## BRIEF
Text in the records must be reproduced exactly, and pictures must be skipped.

## SUPPLIED DATA
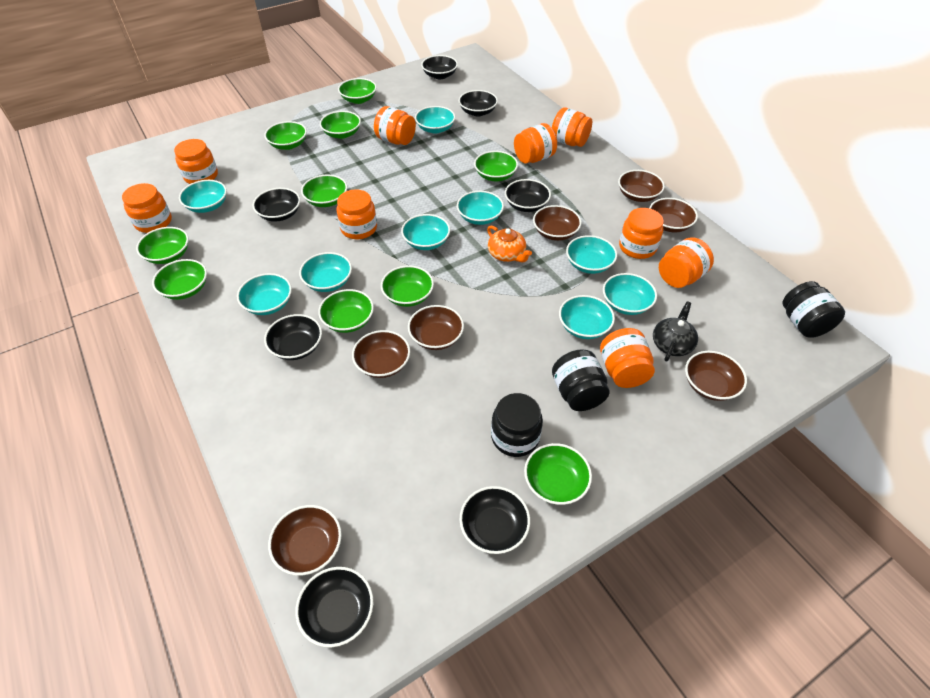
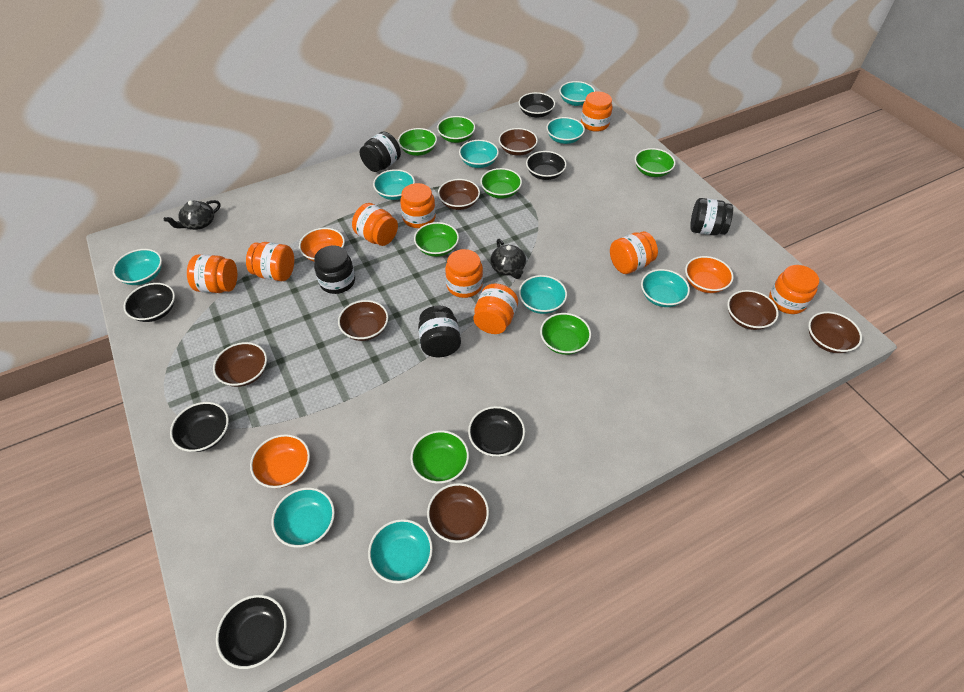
black bowl: 7 -> 6
black jar: 3 -> 4
black teapot: 1 -> 2
green bowl: 10 -> 7
orange bowl: 0 -> 3
orange teapot: 1 -> 0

## WRITTEN RESPONSE
black bowl: 7 -> 6
black jar: 3 -> 4
black teapot: 1 -> 2
green bowl: 10 -> 7
orange bowl: 0 -> 3
orange teapot: 1 -> 0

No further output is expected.